Brief: Your task is to copy the stretch of lines in the records below that begins with the line containing "(601, 173) = (377, 351): red" and ends with the line containing "(839, 336) = (709, 125): brown", exactly as written, with nothing added.

Data for analysis:
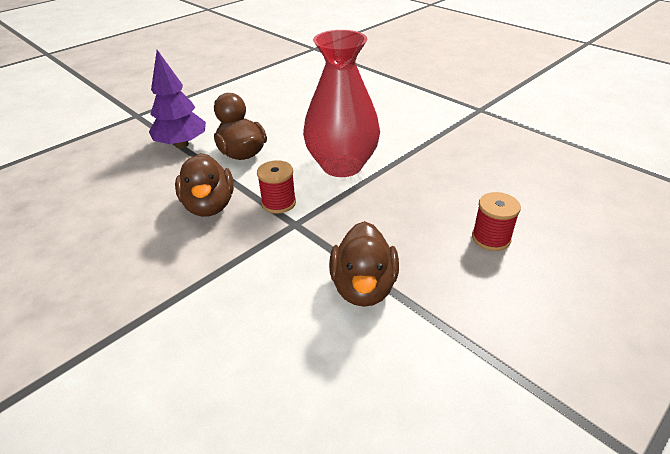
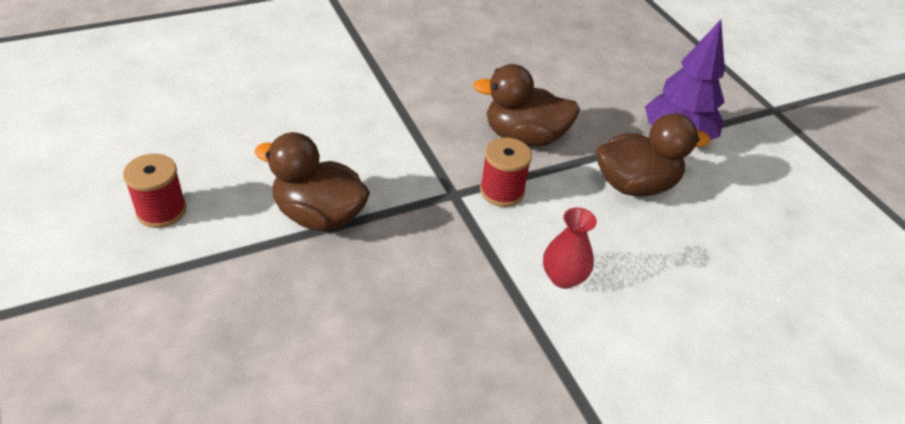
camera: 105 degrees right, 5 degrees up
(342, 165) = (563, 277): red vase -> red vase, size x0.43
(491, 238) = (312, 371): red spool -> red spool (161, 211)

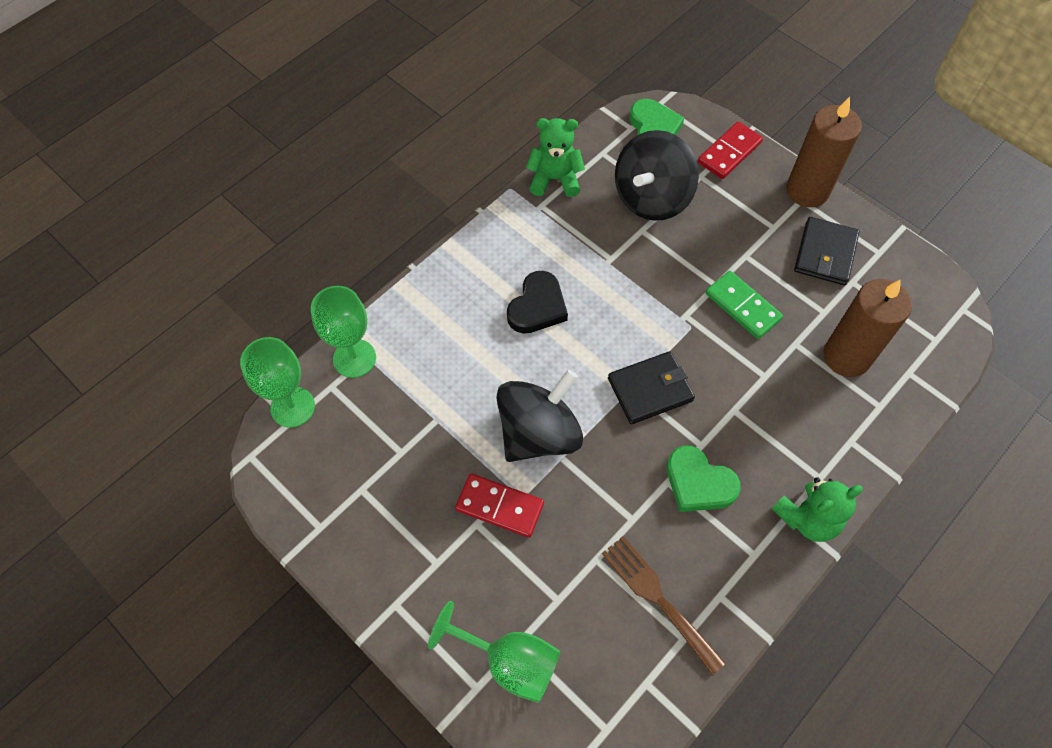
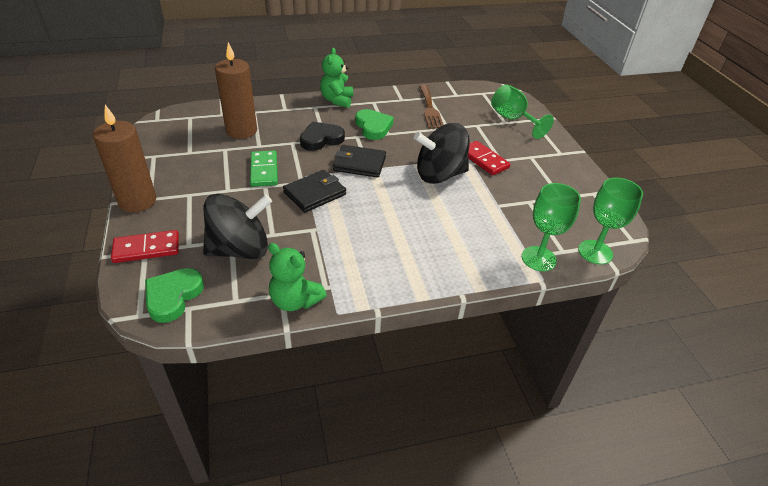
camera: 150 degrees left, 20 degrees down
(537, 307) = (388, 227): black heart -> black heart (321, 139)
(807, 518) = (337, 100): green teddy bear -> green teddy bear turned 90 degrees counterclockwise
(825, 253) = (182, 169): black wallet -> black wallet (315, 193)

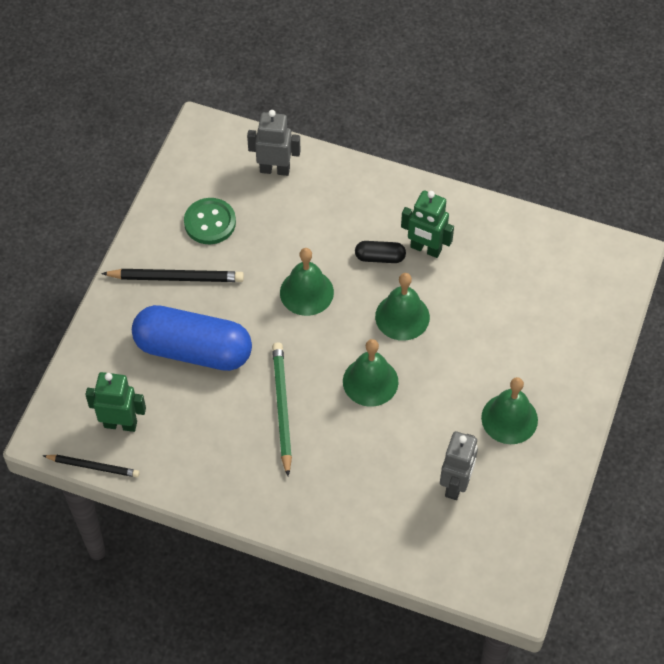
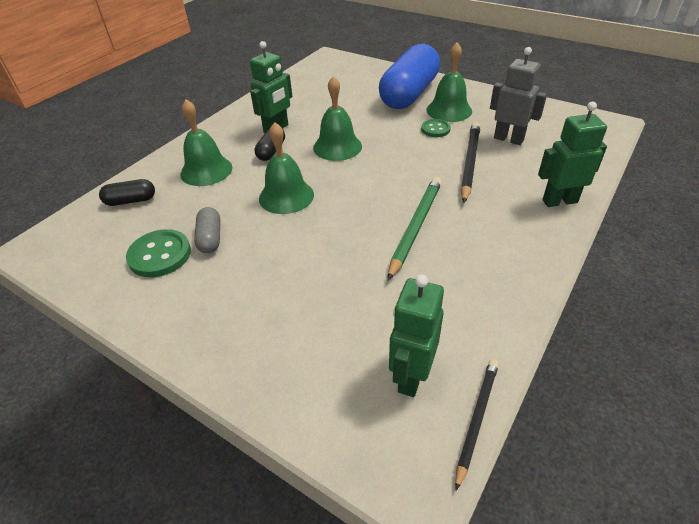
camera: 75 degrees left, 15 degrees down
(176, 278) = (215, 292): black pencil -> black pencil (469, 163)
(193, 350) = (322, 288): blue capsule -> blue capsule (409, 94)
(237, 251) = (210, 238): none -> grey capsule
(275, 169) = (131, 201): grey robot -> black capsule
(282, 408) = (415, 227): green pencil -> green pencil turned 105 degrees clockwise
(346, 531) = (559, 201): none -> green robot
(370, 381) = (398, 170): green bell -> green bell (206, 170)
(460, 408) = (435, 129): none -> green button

==

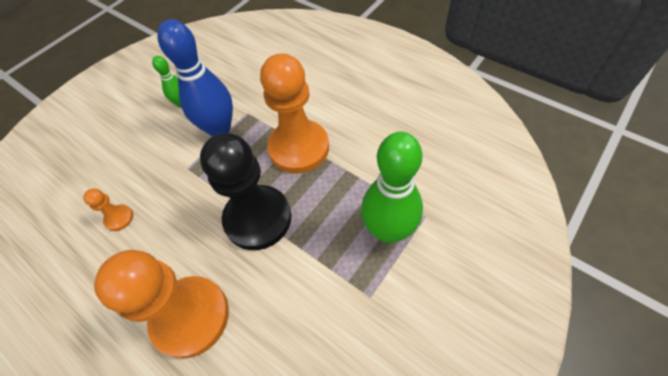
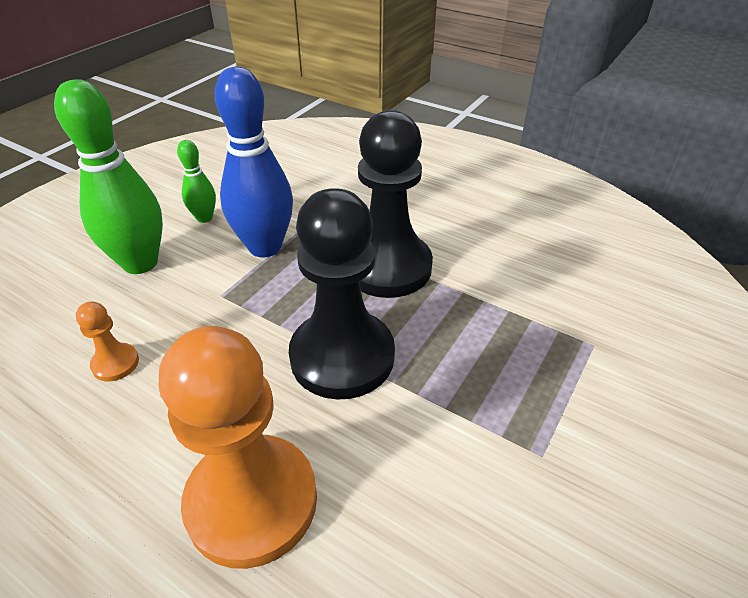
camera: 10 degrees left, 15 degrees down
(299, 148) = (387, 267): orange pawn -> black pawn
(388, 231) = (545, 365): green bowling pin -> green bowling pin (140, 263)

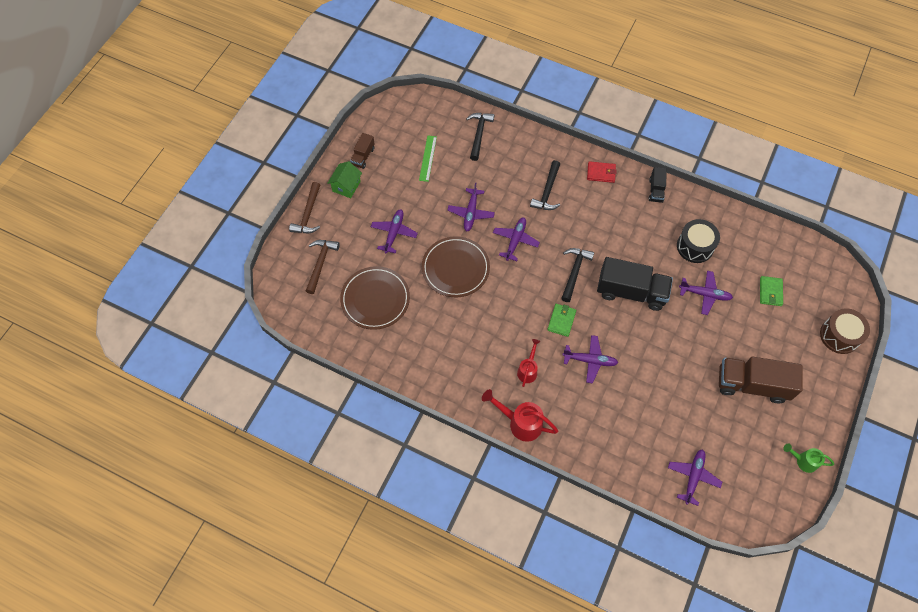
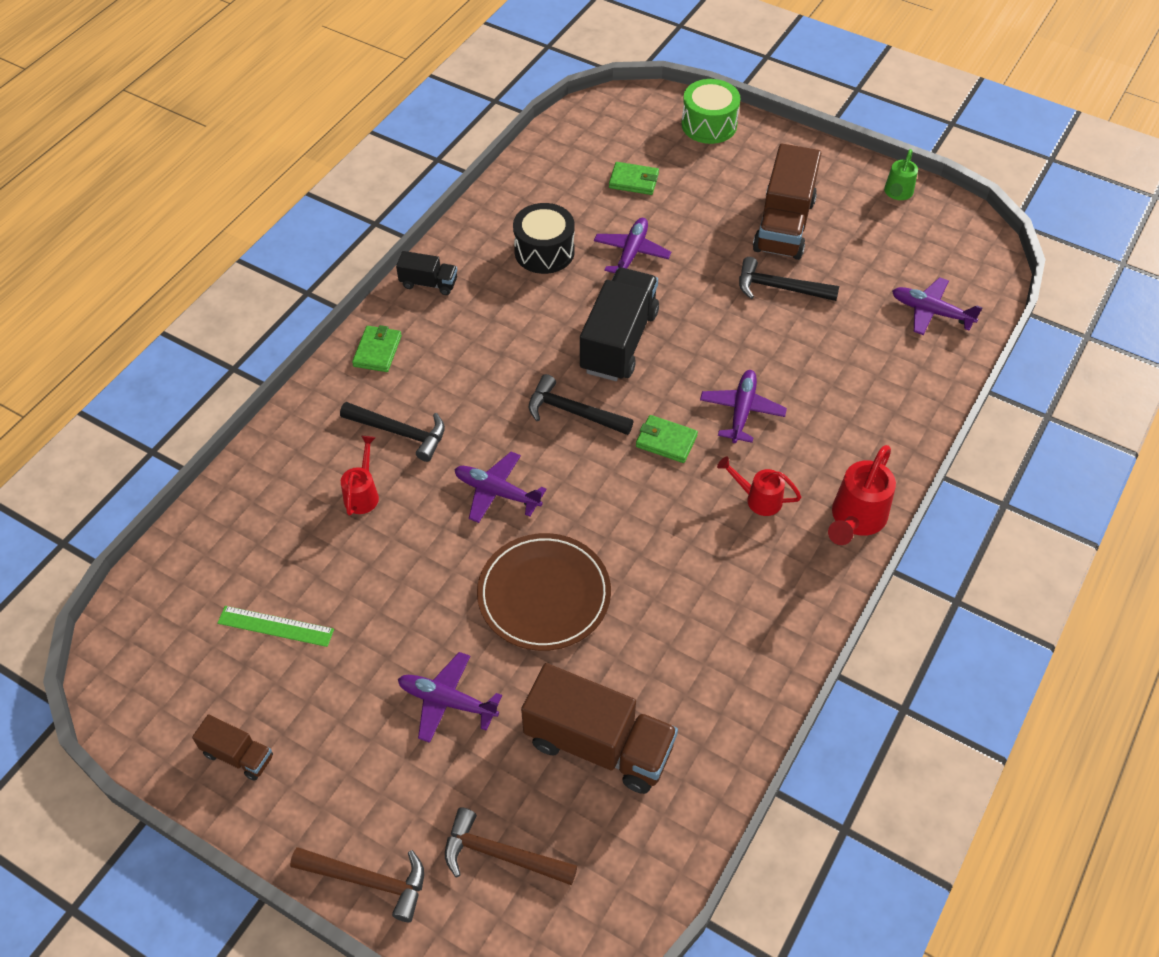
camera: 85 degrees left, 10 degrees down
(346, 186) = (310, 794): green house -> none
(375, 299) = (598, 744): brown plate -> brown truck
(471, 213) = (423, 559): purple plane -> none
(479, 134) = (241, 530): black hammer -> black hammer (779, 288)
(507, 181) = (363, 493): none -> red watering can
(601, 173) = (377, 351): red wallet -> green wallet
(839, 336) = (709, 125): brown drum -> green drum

Response area:
(601, 173) = (377, 351): red wallet -> green wallet
(839, 336) = (709, 125): brown drum -> green drum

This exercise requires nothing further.